• **What is needed**
Reproduce everything from the start of the records down to the line containing "red rectangle: moved 15 px right, 34 px up", with both ends included.

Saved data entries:
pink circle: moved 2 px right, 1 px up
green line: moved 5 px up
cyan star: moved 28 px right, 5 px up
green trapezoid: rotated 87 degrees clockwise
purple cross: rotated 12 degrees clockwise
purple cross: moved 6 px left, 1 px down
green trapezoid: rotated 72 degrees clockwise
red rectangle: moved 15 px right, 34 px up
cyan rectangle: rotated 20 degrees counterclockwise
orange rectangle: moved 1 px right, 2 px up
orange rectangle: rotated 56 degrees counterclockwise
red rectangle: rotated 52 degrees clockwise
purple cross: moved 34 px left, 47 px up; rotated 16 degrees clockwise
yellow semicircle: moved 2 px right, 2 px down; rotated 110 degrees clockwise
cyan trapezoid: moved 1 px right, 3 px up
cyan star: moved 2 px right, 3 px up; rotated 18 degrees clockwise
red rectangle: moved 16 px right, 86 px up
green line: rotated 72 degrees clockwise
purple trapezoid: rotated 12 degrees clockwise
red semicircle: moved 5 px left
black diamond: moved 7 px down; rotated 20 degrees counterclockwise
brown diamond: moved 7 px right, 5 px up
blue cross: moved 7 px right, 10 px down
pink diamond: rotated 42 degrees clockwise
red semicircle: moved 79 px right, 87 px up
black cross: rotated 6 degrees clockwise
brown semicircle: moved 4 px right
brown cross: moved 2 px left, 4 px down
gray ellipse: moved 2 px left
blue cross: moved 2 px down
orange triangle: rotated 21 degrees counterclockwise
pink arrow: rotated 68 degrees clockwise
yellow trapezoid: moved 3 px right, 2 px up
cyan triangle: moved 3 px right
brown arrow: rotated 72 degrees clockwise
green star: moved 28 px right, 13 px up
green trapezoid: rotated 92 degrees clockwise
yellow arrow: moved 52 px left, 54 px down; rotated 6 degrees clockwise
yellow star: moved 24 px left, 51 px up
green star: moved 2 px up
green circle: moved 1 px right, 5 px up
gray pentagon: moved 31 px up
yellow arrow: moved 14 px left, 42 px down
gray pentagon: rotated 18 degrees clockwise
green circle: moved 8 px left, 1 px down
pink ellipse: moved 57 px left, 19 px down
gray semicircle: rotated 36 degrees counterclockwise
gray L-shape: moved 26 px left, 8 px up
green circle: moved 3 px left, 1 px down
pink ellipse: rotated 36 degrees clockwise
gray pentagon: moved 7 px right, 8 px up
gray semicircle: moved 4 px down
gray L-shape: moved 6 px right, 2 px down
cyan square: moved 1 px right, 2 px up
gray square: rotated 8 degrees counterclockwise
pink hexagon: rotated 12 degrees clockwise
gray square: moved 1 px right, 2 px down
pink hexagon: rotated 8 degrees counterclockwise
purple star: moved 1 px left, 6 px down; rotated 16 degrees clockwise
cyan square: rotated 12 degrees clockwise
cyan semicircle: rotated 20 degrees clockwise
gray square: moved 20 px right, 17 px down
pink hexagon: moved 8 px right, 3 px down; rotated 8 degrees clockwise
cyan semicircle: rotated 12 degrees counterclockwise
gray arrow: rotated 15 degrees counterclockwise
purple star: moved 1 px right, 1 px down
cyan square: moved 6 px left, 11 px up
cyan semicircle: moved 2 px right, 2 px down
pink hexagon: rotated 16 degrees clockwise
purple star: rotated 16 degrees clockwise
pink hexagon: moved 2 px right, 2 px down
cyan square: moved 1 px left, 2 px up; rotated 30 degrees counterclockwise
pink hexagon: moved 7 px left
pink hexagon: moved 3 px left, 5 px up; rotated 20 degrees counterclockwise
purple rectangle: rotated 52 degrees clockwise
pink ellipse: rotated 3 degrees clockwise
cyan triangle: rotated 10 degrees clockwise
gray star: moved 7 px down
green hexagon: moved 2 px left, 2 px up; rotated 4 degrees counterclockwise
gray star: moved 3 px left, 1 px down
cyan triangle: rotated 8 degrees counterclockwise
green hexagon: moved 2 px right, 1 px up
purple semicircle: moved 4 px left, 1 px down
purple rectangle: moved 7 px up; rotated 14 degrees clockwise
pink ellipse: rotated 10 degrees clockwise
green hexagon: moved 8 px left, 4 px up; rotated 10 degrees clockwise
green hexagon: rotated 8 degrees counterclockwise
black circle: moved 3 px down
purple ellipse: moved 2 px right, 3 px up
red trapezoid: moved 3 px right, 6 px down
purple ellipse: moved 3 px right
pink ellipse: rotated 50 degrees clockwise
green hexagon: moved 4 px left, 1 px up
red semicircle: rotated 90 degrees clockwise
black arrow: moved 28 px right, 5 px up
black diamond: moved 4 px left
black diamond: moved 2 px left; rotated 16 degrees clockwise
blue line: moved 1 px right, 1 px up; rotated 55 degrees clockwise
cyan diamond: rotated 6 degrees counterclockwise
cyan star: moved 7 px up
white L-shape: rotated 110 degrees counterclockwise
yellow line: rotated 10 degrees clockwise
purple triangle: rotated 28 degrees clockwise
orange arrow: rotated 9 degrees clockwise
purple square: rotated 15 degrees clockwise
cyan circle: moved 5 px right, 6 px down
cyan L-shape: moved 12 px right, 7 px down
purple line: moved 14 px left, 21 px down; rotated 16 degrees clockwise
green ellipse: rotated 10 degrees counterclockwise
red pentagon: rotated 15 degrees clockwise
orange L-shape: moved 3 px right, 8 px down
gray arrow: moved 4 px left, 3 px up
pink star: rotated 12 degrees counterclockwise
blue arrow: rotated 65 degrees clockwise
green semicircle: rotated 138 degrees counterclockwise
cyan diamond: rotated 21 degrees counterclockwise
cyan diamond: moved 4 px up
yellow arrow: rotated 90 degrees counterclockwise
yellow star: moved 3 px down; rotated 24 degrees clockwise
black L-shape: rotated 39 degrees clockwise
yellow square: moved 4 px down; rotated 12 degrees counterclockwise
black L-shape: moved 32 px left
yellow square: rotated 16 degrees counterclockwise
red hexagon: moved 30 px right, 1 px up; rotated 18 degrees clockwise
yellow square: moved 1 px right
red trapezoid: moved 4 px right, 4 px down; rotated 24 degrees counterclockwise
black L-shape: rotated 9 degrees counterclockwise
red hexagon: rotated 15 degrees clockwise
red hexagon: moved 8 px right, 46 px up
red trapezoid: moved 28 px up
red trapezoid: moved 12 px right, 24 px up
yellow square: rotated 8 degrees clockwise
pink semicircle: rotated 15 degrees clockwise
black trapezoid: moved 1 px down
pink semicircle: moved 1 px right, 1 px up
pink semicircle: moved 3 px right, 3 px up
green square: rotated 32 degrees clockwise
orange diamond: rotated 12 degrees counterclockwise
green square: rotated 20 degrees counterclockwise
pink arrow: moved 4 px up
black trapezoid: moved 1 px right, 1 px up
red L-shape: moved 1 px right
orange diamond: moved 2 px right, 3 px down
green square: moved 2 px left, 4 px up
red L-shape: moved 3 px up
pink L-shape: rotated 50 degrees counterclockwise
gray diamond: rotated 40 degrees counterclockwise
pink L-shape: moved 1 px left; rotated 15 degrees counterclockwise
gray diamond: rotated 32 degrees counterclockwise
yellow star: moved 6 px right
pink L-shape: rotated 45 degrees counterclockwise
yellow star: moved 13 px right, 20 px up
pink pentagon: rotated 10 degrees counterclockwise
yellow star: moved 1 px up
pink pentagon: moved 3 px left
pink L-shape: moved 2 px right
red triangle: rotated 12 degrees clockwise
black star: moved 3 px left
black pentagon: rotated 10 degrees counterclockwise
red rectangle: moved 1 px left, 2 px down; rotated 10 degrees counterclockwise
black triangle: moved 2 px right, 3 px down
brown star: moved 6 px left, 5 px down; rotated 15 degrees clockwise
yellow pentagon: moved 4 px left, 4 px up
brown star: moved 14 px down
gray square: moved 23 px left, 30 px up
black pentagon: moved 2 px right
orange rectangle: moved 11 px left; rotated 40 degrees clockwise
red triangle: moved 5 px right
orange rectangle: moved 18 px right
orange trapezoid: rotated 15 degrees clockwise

• **Answer for this exercise**
pink circle: moved 2 px right, 1 px up
green line: moved 5 px up
cyan star: moved 28 px right, 5 px up
green trapezoid: rotated 87 degrees clockwise
purple cross: rotated 12 degrees clockwise
purple cross: moved 6 px left, 1 px down
green trapezoid: rotated 72 degrees clockwise
red rectangle: moved 15 px right, 34 px up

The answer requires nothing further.